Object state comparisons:
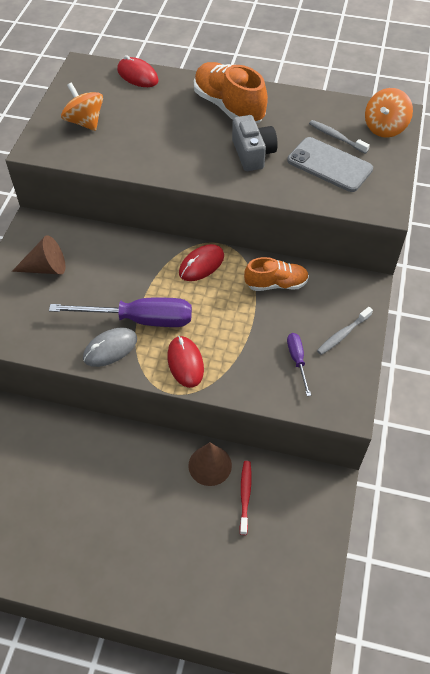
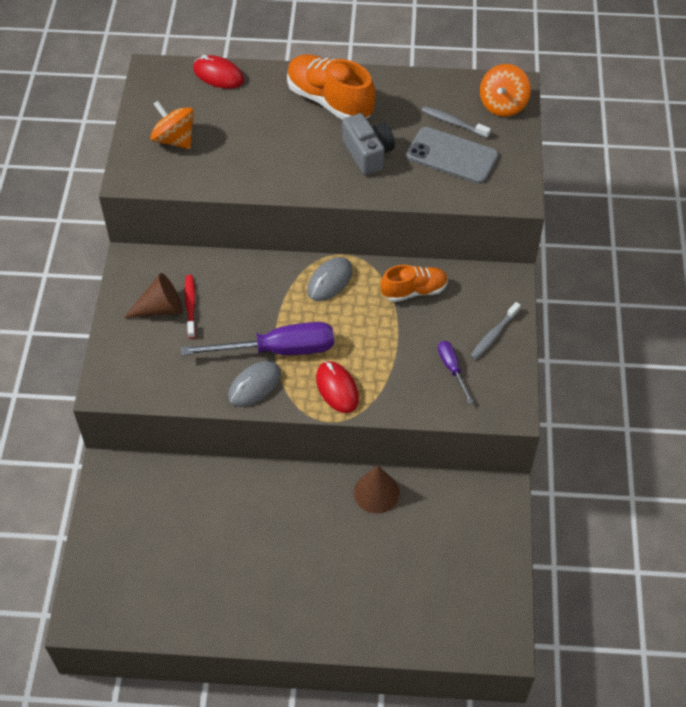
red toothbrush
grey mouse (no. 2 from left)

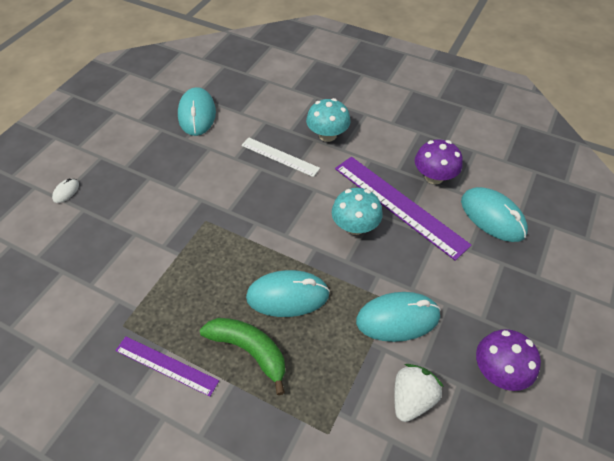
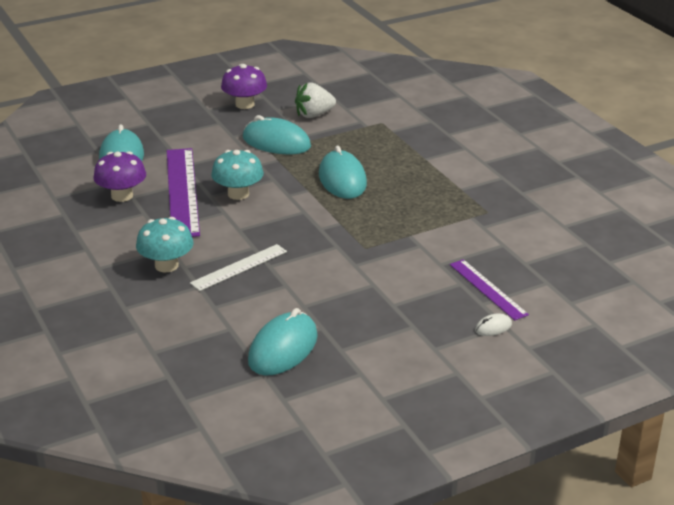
white ruler
turquoise mouse (no. 4 from left)
purple ruler (no. 2 from left)
green banana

*Brief*. Take the entries above and copy out all lines with the string "from".

*Response area*.
grey mouse (no. 2 from left)
turquoise mouse (no. 4 from left)
purple ruler (no. 2 from left)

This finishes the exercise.